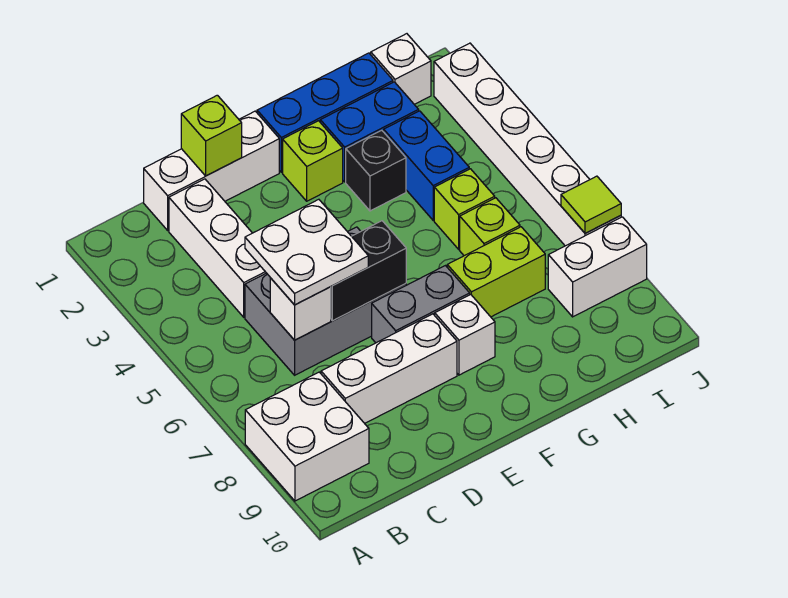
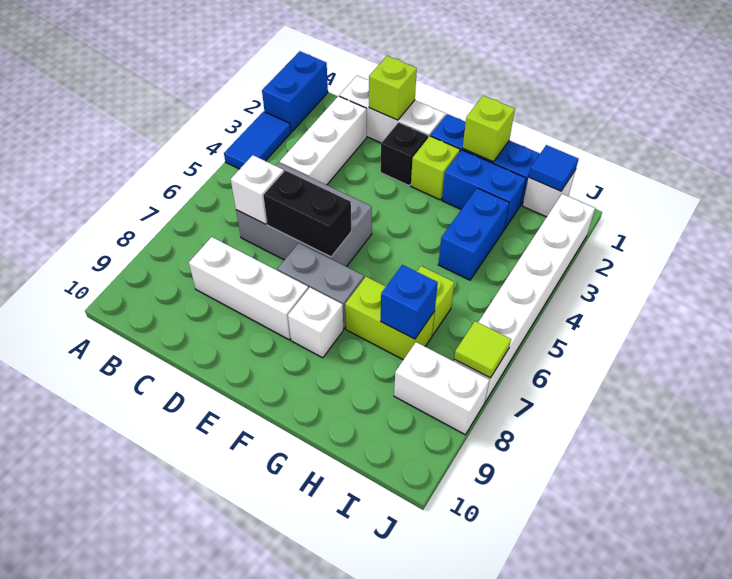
none -> blue brick A1:A2 level 1
none -> blue tile A3:A4 level 1
white brick A8:B9 level 1 -> none
white plate C5:D6 level 3 -> none
black brick G3 level 1 -> black brick E2 level 1
lime brick H5 level 1 -> lime brick G1 level 2
none -> blue brick H7 level 2
none -> blue tile I1 level 2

» **Task statement**
Every line from the one containing "lime brick H5" to the end of the material above must be written out exactly. Nothing else is wanted.

» **Response to the exercise**
lime brick H5 level 1 -> lime brick G1 level 2
none -> blue brick H7 level 2
none -> blue tile I1 level 2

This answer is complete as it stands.